# DESCRIPTION OF THE TASK:
Below are records; count the lines in them that hold "cactus" and give only the count.

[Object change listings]
-----

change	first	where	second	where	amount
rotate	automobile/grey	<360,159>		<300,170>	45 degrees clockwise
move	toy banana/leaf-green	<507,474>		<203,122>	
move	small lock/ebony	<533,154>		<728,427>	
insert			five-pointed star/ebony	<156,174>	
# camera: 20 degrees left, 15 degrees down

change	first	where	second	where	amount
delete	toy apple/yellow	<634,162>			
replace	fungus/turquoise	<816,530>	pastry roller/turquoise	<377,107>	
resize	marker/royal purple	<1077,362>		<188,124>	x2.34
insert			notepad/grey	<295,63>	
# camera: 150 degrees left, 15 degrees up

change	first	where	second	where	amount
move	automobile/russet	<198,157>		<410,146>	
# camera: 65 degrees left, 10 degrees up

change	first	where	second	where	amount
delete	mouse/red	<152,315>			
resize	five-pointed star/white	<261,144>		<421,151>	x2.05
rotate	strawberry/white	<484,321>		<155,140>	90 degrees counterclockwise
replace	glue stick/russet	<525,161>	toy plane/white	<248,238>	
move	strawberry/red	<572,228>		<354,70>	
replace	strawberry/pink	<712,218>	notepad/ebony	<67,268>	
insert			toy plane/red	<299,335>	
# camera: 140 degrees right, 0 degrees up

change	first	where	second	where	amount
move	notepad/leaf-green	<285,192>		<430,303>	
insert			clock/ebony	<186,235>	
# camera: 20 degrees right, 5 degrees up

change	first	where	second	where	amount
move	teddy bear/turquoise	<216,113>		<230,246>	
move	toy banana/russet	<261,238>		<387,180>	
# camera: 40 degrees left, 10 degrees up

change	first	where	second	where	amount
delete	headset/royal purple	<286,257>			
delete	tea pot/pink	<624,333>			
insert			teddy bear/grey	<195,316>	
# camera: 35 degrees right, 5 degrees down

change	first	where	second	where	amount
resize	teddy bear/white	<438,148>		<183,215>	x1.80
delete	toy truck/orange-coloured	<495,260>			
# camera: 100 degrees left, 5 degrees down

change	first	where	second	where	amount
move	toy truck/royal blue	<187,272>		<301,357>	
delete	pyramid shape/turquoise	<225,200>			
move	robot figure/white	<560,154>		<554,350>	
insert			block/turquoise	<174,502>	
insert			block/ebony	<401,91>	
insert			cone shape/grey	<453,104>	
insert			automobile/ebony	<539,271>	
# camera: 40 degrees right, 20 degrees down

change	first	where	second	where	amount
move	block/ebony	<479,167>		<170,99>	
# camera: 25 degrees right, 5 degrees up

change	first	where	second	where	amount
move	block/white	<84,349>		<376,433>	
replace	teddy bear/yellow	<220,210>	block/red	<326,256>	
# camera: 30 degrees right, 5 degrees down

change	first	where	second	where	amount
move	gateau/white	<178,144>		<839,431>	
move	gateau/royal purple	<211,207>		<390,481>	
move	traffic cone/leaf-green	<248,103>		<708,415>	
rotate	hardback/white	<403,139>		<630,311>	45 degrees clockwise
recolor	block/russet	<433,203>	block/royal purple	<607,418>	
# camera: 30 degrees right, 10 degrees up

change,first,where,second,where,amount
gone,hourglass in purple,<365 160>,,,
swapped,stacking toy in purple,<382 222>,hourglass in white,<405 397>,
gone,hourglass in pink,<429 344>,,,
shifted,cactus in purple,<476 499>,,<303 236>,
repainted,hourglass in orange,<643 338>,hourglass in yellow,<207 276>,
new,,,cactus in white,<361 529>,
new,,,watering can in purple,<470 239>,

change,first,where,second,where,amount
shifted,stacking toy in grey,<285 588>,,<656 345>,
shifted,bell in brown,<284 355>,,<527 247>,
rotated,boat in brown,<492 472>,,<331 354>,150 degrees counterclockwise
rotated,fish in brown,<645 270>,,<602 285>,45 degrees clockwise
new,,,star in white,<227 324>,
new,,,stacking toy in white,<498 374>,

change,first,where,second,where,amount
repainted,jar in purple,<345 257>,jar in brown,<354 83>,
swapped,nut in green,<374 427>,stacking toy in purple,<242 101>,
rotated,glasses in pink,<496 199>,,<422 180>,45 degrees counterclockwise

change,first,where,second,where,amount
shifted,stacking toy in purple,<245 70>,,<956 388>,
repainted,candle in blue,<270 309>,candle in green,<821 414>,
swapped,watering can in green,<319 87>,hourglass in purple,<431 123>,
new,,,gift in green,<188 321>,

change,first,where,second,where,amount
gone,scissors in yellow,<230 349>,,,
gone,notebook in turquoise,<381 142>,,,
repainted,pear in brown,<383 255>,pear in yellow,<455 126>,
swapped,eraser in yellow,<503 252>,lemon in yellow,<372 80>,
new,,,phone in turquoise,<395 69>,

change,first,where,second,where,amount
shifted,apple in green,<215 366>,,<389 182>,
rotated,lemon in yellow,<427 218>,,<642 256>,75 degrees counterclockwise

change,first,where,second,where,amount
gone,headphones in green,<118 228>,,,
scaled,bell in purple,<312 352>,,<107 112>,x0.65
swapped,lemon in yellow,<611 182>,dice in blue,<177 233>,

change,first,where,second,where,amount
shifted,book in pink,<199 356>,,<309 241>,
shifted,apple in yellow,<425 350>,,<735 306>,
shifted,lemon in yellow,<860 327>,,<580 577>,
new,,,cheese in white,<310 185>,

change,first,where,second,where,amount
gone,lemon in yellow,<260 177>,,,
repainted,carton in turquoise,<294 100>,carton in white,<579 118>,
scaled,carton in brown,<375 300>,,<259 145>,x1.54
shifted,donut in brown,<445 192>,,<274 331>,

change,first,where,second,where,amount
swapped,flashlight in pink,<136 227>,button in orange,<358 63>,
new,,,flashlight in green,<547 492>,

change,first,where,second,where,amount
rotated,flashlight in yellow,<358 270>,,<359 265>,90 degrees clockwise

-----

# EXERCISE OUTPUT:
2